INPUT DATA:
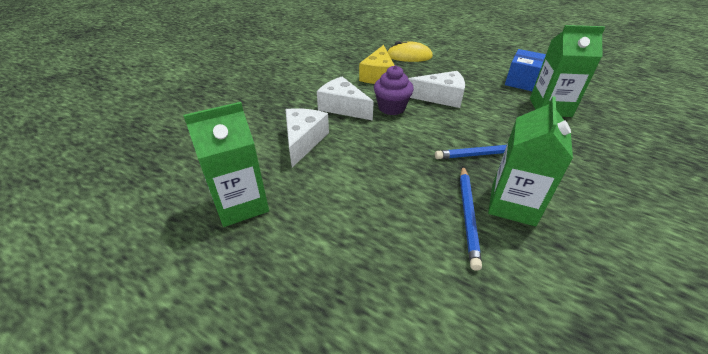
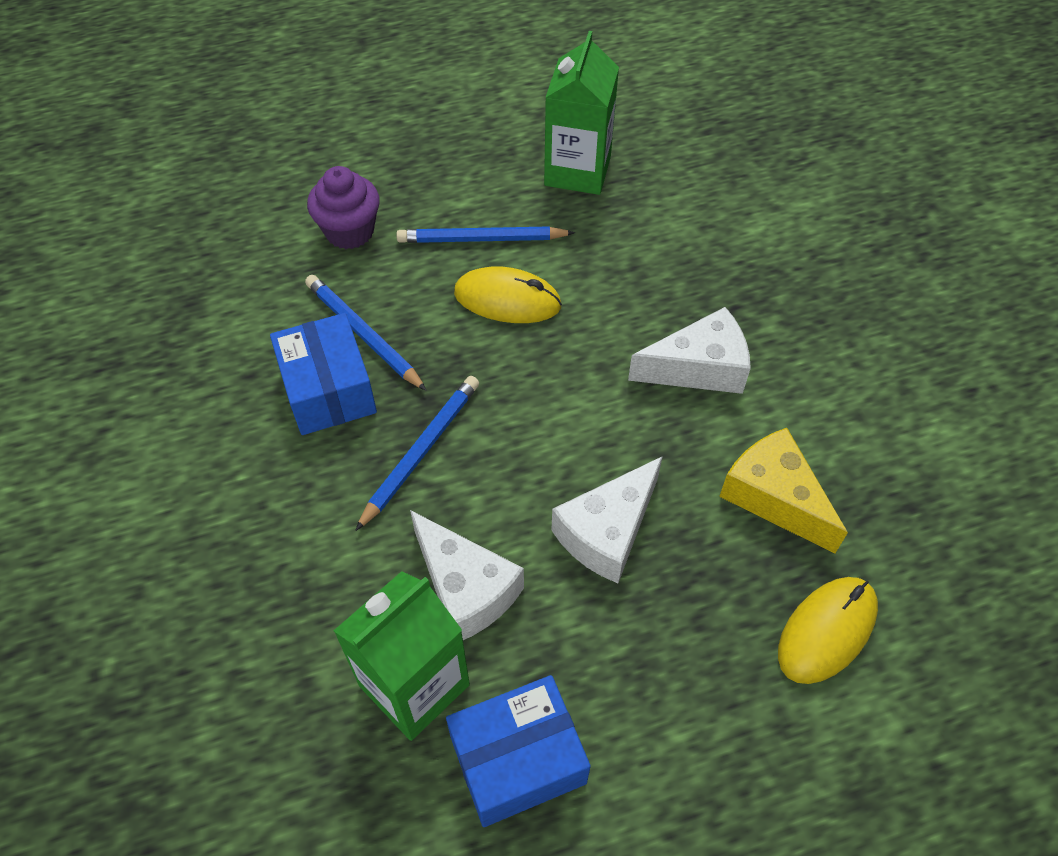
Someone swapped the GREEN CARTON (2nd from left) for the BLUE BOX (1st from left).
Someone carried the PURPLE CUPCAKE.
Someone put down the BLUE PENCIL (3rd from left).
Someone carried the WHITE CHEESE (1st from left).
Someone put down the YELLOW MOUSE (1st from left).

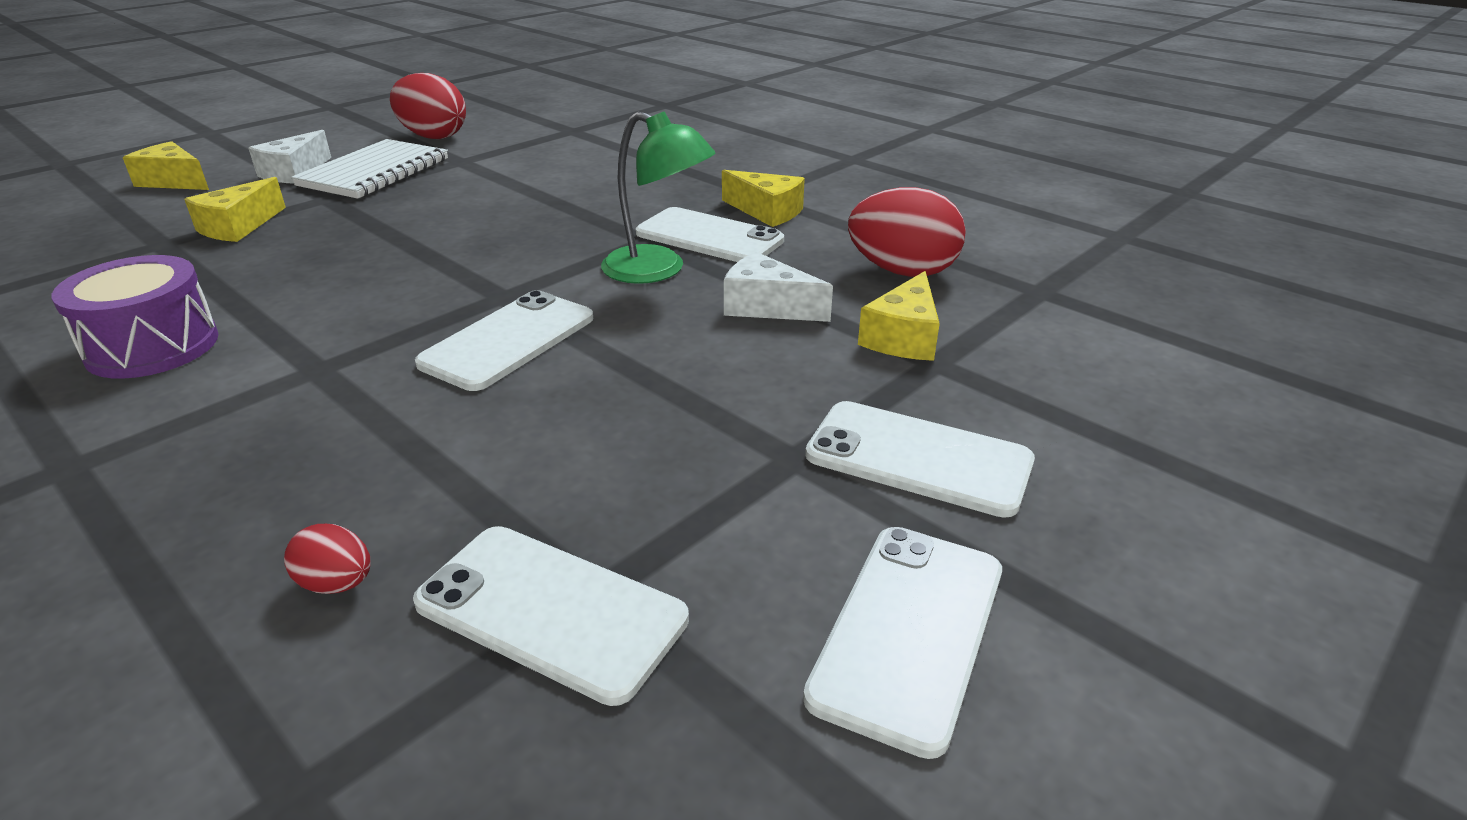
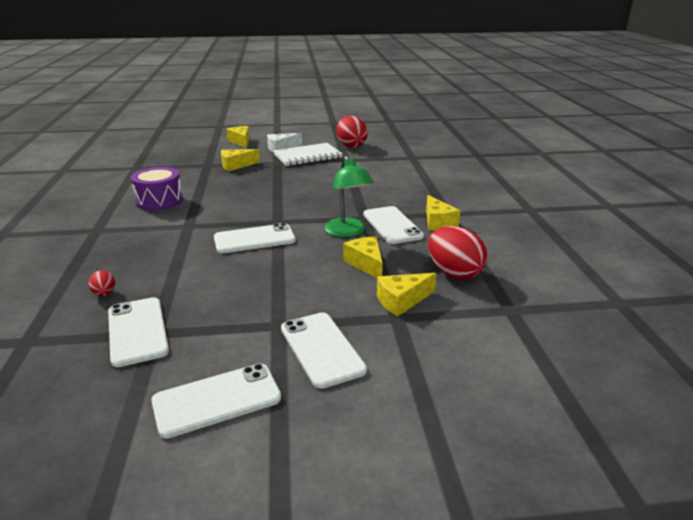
Someone repainted the WHITE CHEESE (2nd from left), which became the YELLOW CHEESE (3rd from left).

WHAT YOU HAVE TO DO: Apart from the pictures, return the records exactly.

SOLUTION TO THIS TASK:
Someone swapped the GREEN CARTON (2nd from left) for the BLUE BOX (1st from left).
Someone carried the PURPLE CUPCAKE.
Someone put down the BLUE PENCIL (3rd from left).
Someone carried the WHITE CHEESE (1st from left).
Someone put down the YELLOW MOUSE (1st from left).

Someone repainted the WHITE CHEESE (2nd from left), which became the YELLOW CHEESE (3rd from left).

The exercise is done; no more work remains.